Records to use START

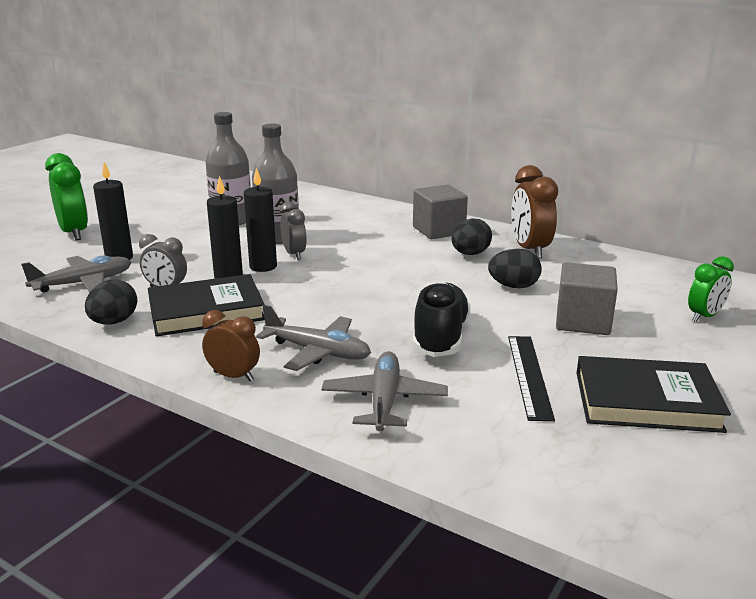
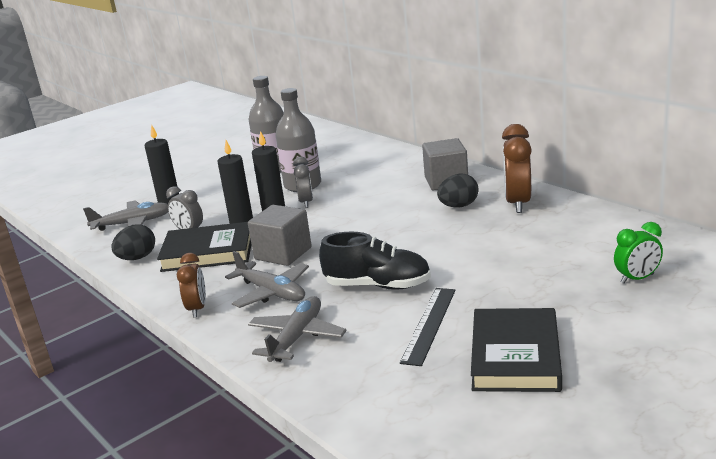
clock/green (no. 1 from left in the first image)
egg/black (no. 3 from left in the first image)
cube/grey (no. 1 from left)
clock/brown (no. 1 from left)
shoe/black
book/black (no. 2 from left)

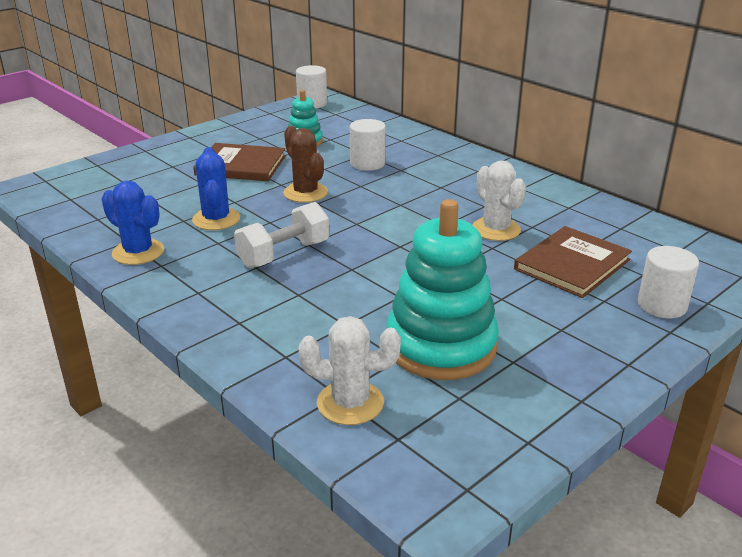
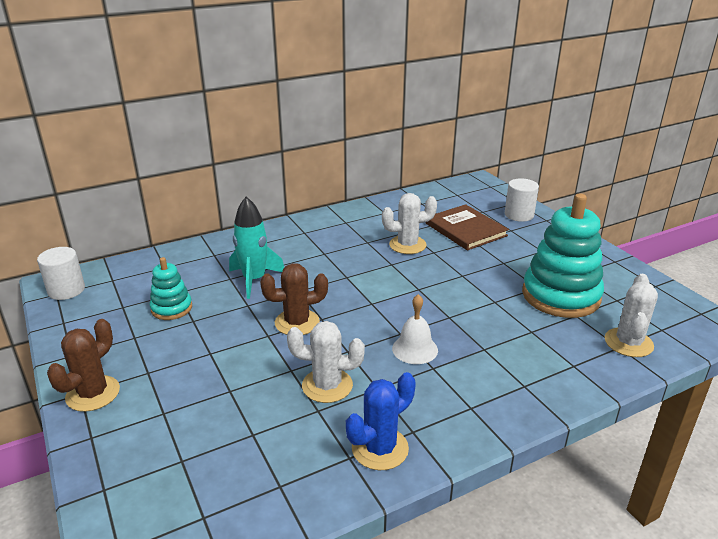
book/brown (no. 1 from left in the first image)
cactus/brown (no. 1 from left)
bell/white
rocket/turquoise
cactus/white (no. 1 from left)

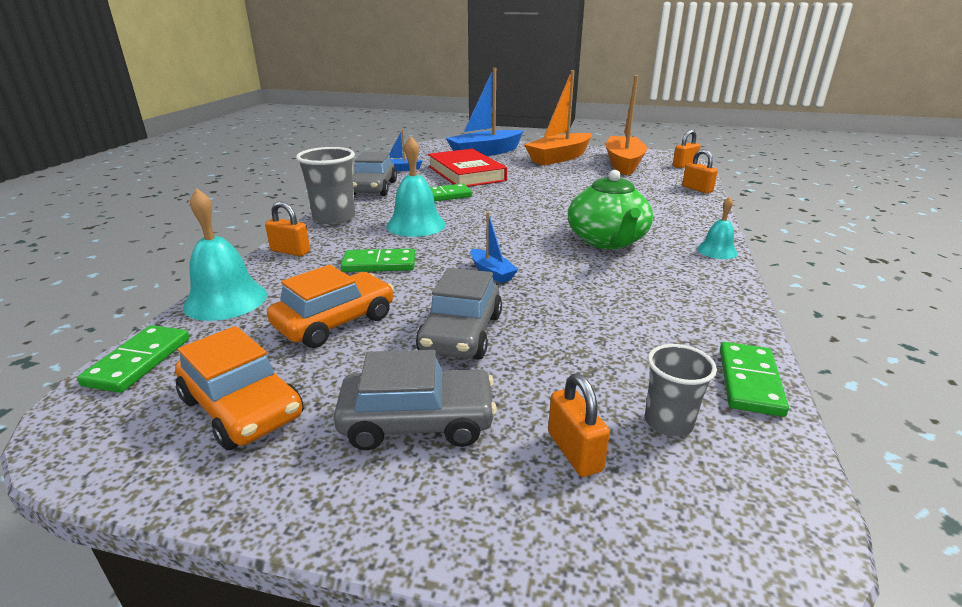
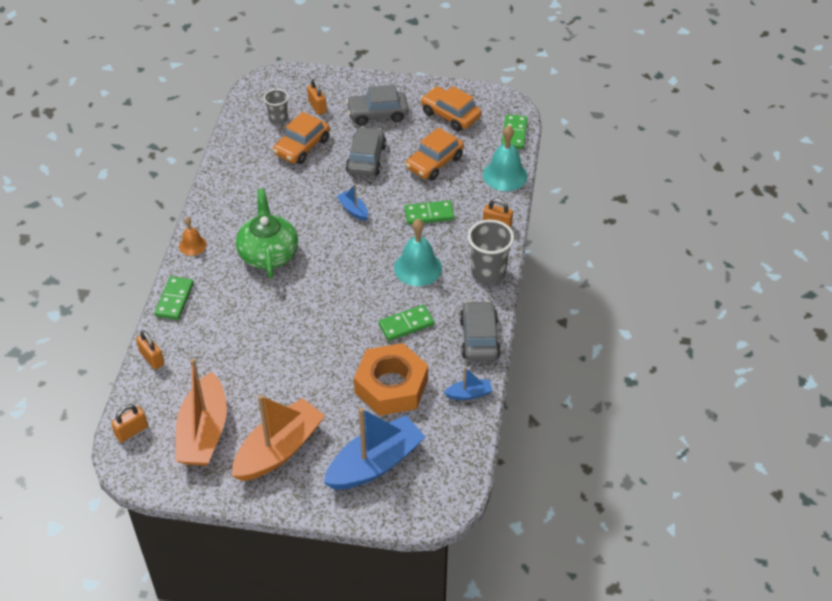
car/orange (no. 1 from left)
domino/green (no. 1 from left)
nut/orange
bell/orange

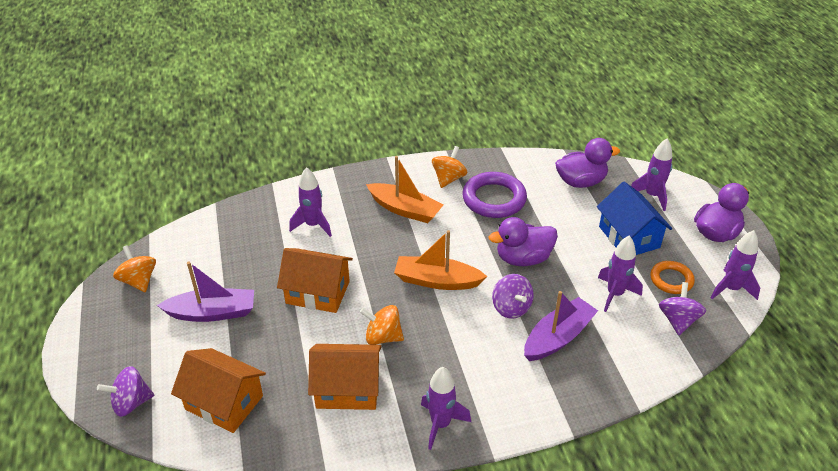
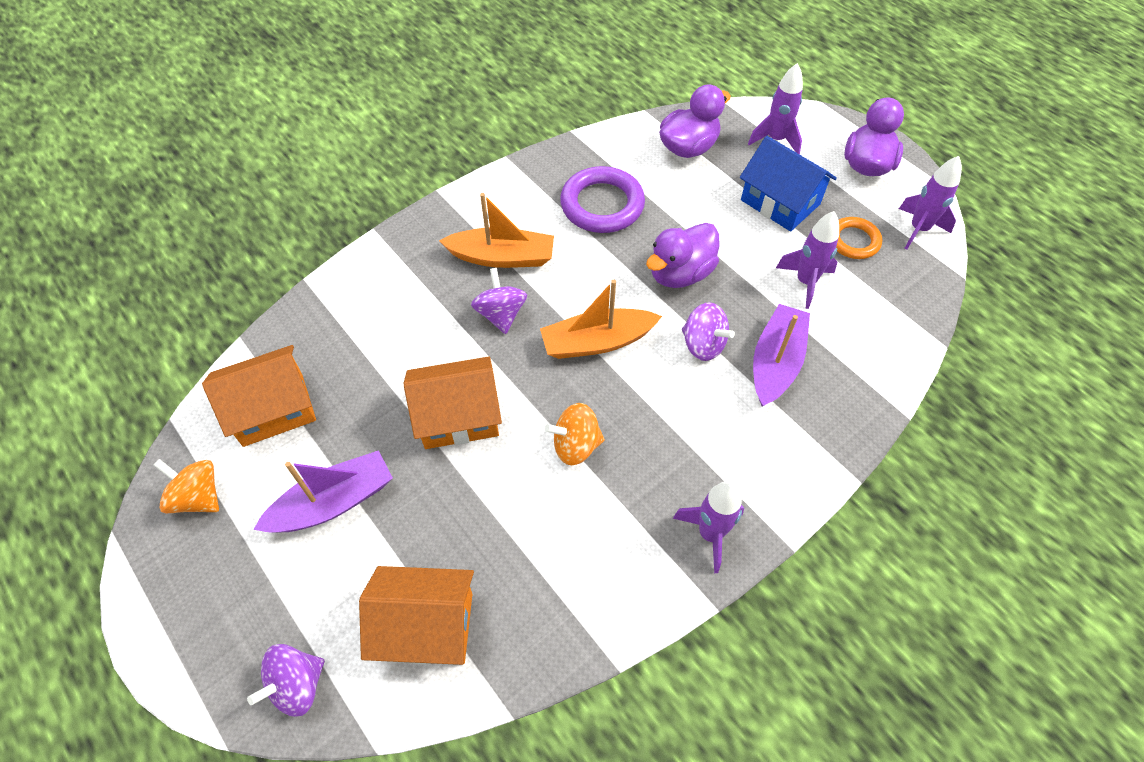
rocket/purple (no. 1 from left in the first image)
spinning top/orange (no. 3 from left in the first image)
house/orange (no. 1 from left)
spinning top/purple (no. 2 from left)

Records to use END

* **Problem to solve**
Nothing but the lines from the line containing "car/orange (no. 1 from left)" to the end of the records above should be repeated, exactly and with every picture omitted.

* **Solution to the exercise**
car/orange (no. 1 from left)
domino/green (no. 1 from left)
nut/orange
bell/orange

rocket/purple (no. 1 from left in the first image)
spinning top/orange (no. 3 from left in the first image)
house/orange (no. 1 from left)
spinning top/purple (no. 2 from left)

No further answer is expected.